-------- Extracted material

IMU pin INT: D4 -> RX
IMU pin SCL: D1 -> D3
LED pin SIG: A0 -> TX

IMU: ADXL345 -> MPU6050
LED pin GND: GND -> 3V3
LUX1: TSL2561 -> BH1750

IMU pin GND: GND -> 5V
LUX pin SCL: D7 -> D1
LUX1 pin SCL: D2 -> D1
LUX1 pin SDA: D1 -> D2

----------------

What to do:
Whatever the entries say, repeat all of them exactly.

Output:
IMU pin INT: D4 -> RX
IMU pin SCL: D1 -> D3
LED pin SIG: A0 -> TX

IMU: ADXL345 -> MPU6050
LED pin GND: GND -> 3V3
LUX1: TSL2561 -> BH1750

IMU pin GND: GND -> 5V
LUX pin SCL: D7 -> D1
LUX1 pin SCL: D2 -> D1
LUX1 pin SDA: D1 -> D2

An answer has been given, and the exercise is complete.